§ **What is expected**
Your task is to repeat the records exactly from the line containing "cyan cross: (191, 598)" onward, through the final line.

========

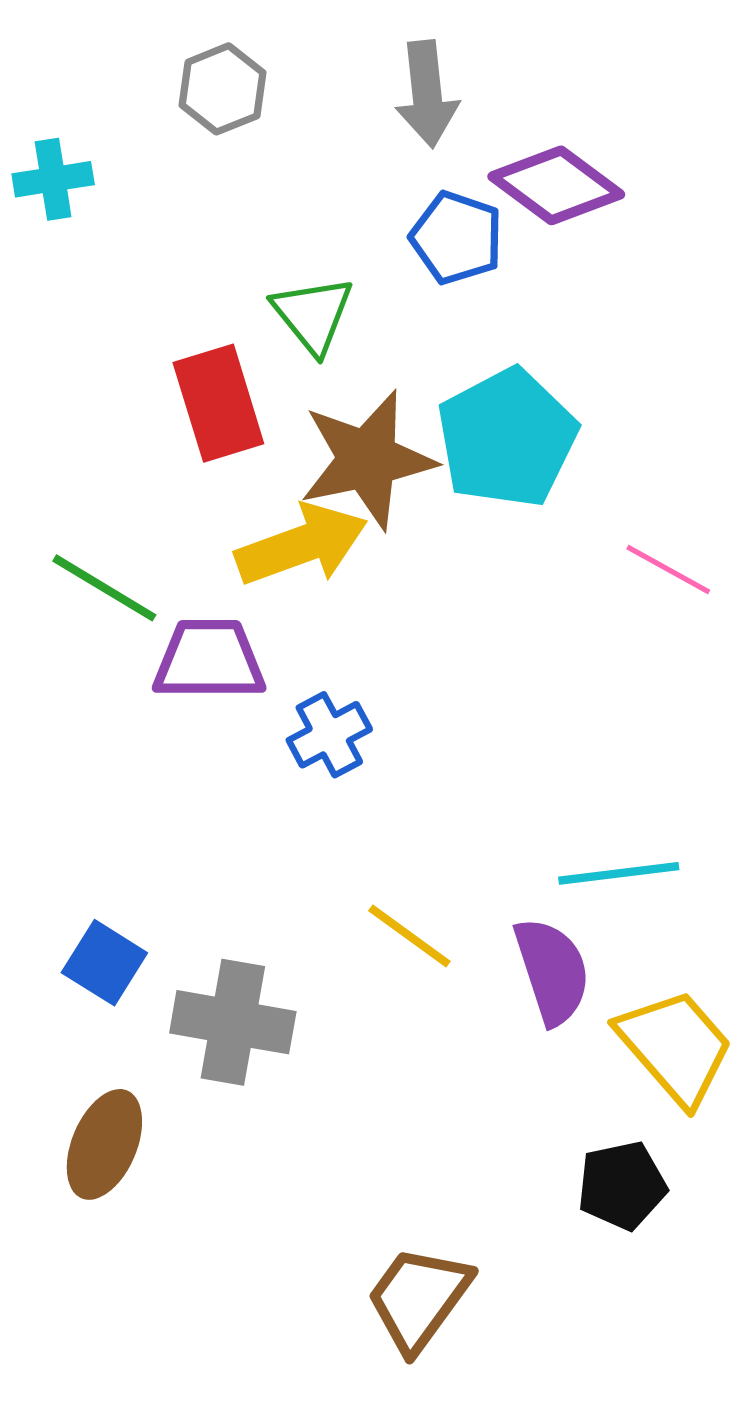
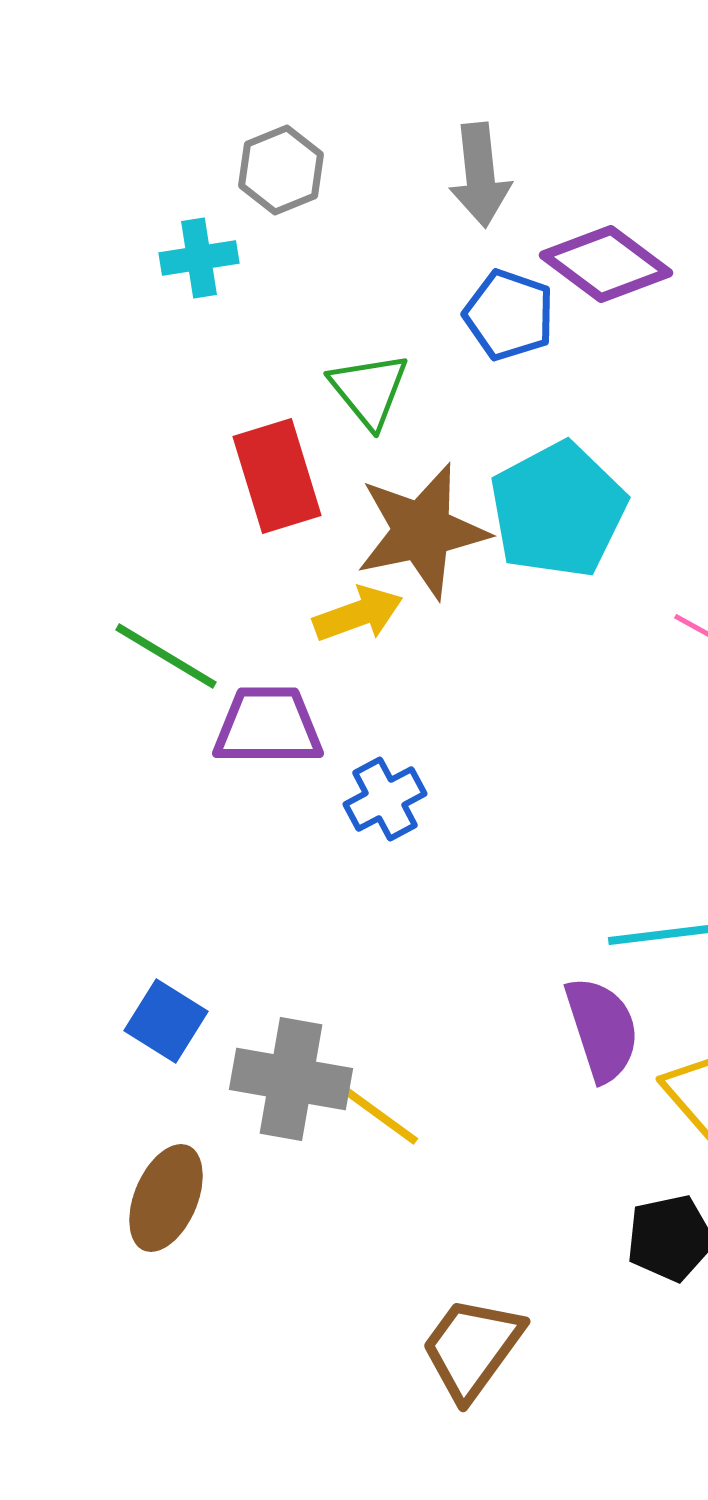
cyan cross: (53, 179) -> (199, 258), moved
yellow arrow: (302, 545) -> (358, 614), size x0.7
yellow line: (409, 936) -> (378, 1114), moved

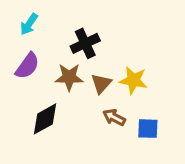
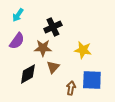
brown triangle: (101, 84) -> (53, 67), moved
brown arrow: (114, 117) -> (71, 88), moved, turned 72
blue square: (148, 129) -> (92, 80), size x1.5

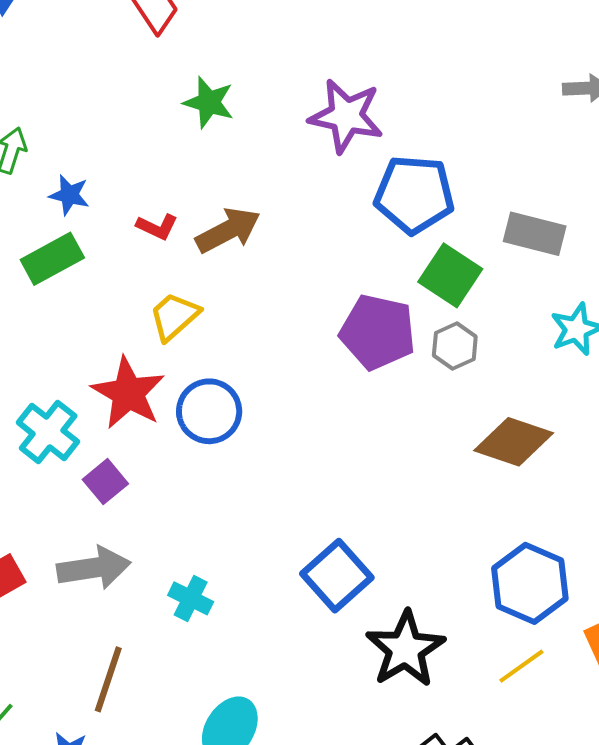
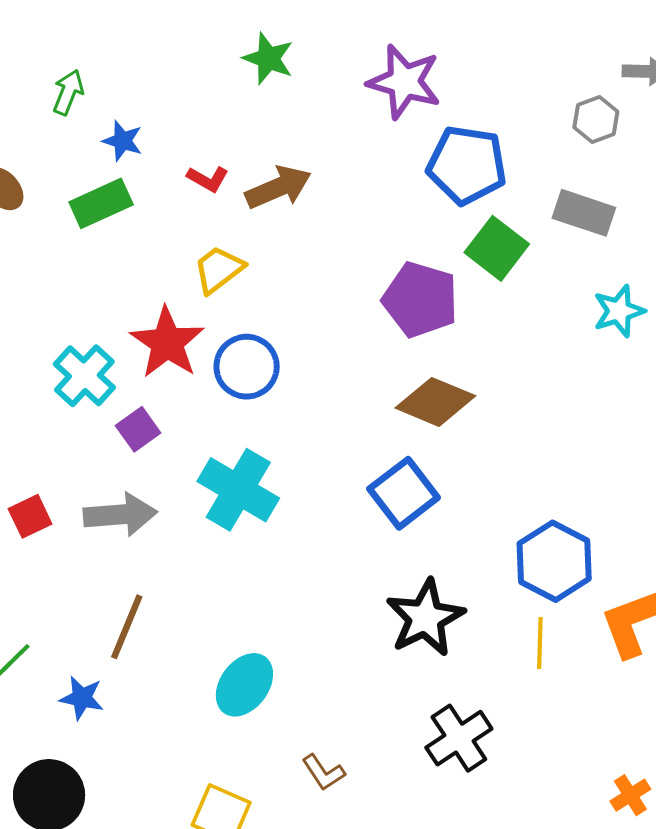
gray hexagon: (455, 346) -> (596, 120), moved
brown diamond: (514, 442) -> (435, 402), moved
blue square: (337, 576) -> (404, 493), moved
cyan cross: (191, 598) -> (238, 490), moved, size x1.8
yellow line: (521, 666) -> (540, 643), turned -57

========

§ **Answer box**
cyan cross: (191, 598) -> (238, 490), moved, size x1.8
yellow line: (521, 666) -> (540, 643), turned -57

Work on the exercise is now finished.